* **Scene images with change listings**
#####
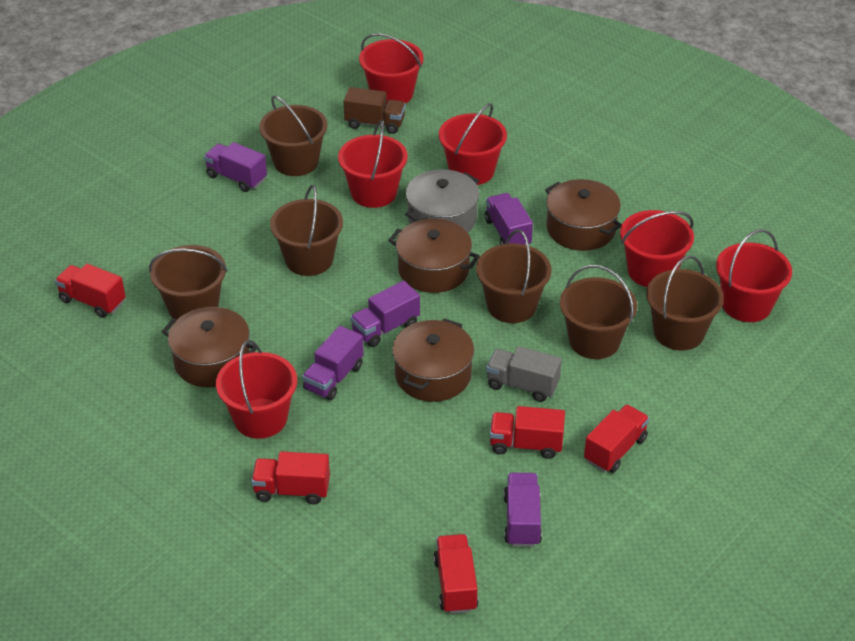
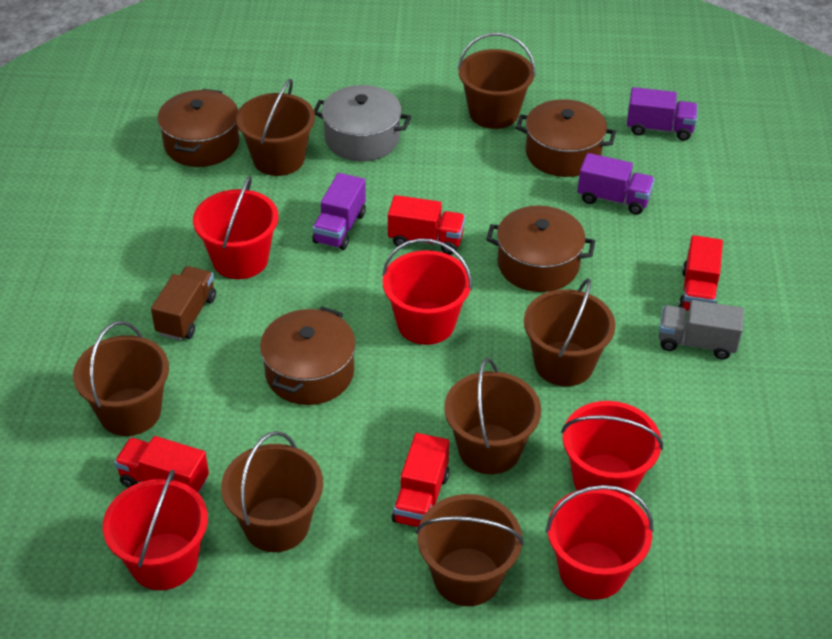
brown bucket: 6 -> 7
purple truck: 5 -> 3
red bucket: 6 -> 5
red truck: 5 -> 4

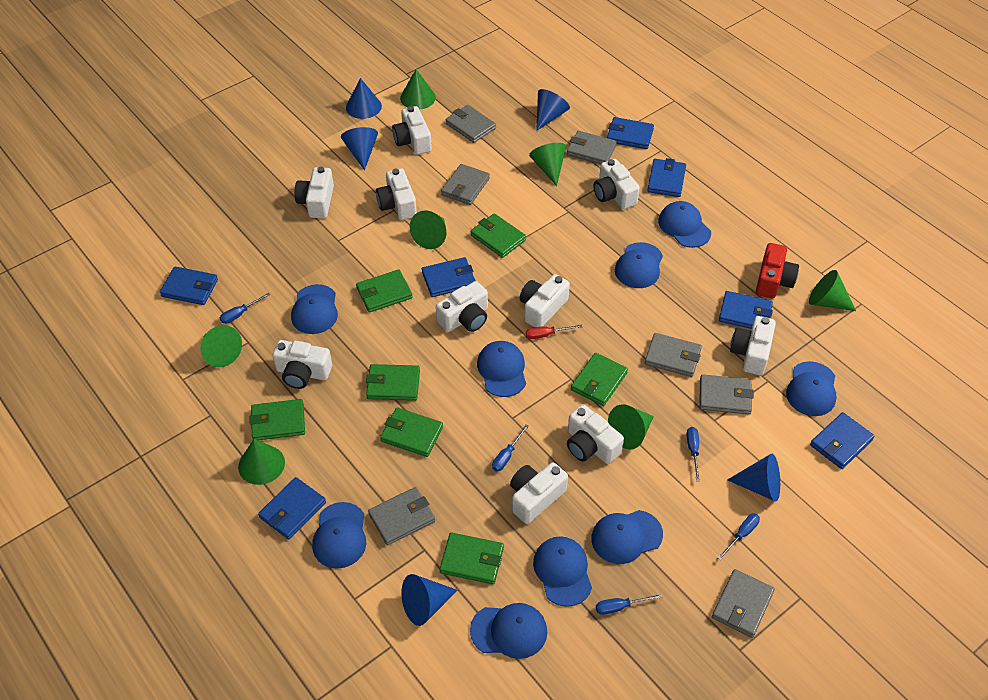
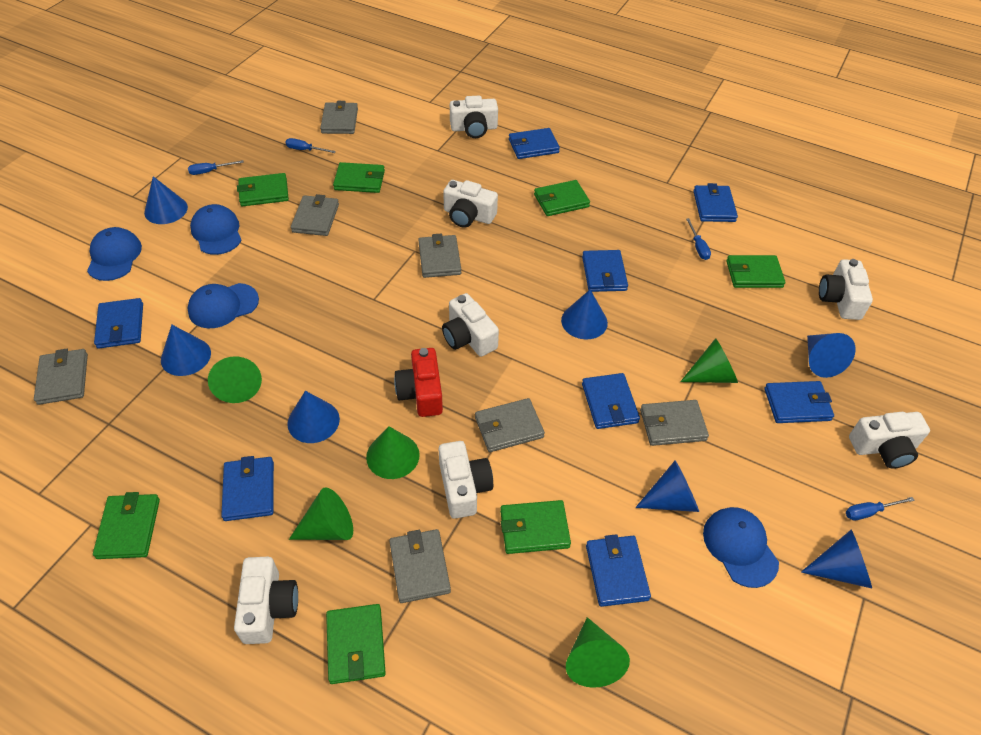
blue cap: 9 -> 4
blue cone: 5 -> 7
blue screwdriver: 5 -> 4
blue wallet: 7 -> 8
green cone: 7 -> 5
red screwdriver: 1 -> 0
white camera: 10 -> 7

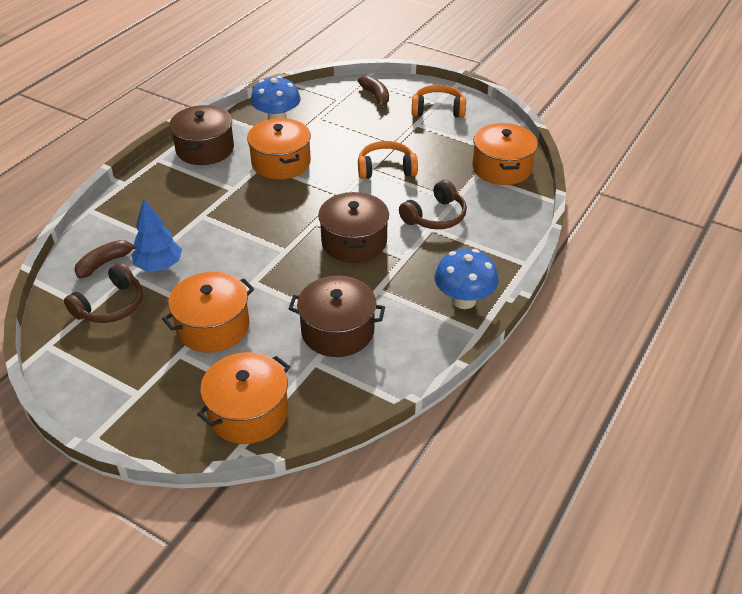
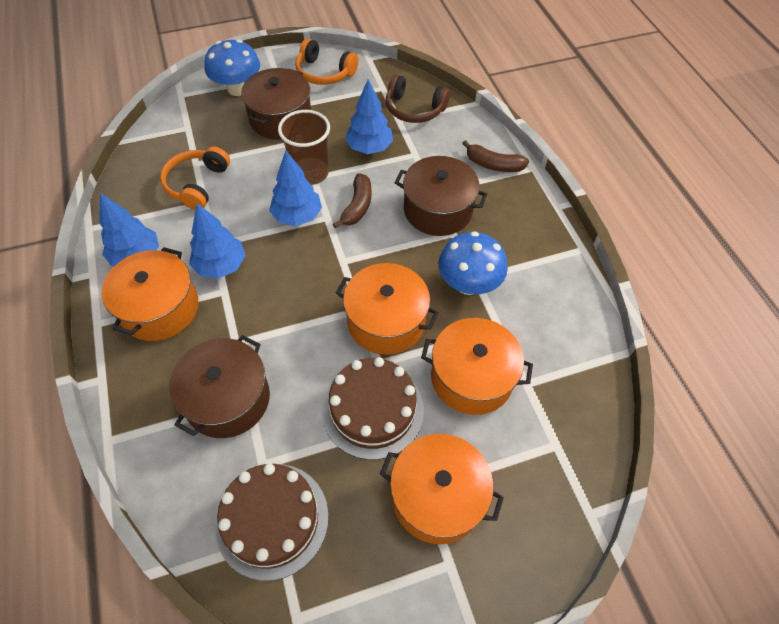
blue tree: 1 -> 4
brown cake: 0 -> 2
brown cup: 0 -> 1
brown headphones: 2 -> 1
#####
Nothing but the text is wanted: repeat the data above exactly, without its images.

* **Worked solution**
brown bucket: 6 -> 7
purple truck: 5 -> 3
red bucket: 6 -> 5
red truck: 5 -> 4

blue cap: 9 -> 4
blue cone: 5 -> 7
blue screwdriver: 5 -> 4
blue wallet: 7 -> 8
green cone: 7 -> 5
red screwdriver: 1 -> 0
white camera: 10 -> 7

blue tree: 1 -> 4
brown cake: 0 -> 2
brown cup: 0 -> 1
brown headphones: 2 -> 1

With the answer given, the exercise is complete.